Can you swap "excluded" for "omitted" in the lines between the one holding "Return every road" and the one holding "road 5 (residential): [(265,240),(137,0)]", inclusive, and give back only those lines, otherwise unchanged?

[START SUPPLIED DATA]

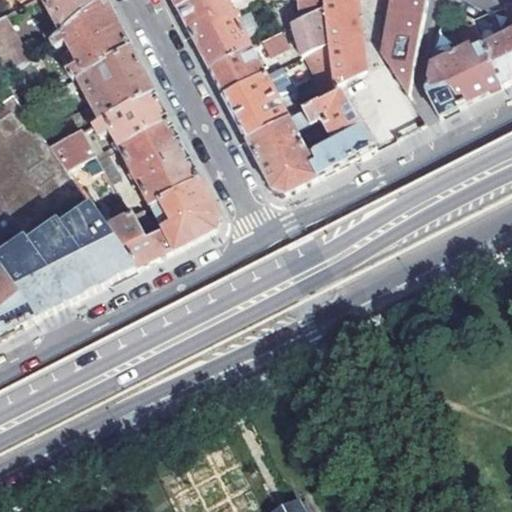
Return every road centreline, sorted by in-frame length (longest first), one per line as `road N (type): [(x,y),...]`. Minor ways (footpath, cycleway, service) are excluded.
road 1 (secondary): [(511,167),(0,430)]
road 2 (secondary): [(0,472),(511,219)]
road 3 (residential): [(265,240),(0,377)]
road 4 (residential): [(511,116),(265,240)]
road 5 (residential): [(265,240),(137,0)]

[END SUPPLIED DATA]
[START SUPPLIED DATA]

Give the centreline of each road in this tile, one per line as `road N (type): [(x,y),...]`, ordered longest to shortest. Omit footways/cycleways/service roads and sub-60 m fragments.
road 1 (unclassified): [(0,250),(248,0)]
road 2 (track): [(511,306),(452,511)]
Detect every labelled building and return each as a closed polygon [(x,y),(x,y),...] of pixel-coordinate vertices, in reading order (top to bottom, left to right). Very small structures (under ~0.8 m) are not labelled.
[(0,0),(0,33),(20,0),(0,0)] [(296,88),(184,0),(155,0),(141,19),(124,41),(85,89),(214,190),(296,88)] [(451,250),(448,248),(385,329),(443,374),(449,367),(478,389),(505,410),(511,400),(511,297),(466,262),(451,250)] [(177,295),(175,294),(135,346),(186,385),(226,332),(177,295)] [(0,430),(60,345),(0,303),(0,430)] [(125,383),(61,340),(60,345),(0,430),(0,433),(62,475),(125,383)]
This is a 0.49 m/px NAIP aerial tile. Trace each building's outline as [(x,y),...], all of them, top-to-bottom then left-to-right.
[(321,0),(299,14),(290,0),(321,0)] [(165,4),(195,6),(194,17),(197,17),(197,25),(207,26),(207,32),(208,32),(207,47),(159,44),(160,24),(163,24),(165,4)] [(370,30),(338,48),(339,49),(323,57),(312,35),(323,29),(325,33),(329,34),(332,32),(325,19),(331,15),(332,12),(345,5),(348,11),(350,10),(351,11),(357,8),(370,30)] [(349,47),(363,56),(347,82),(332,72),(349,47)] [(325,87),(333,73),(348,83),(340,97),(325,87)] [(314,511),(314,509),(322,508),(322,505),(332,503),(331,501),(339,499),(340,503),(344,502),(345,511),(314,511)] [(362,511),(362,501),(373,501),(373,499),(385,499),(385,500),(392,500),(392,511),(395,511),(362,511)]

[END SUPPLIED DATA]

**THE OUTPUT:**
Return every road centreline, sorted by in-frame length (longest first), one per line as `road N (type): [(x,y),...]`. Minor ways (footpath, cycleway, service) are omitted.
road 1 (secondary): [(511,167),(0,430)]
road 2 (secondary): [(0,472),(511,219)]
road 3 (residential): [(265,240),(0,377)]
road 4 (residential): [(511,116),(265,240)]
road 5 (residential): [(265,240),(137,0)]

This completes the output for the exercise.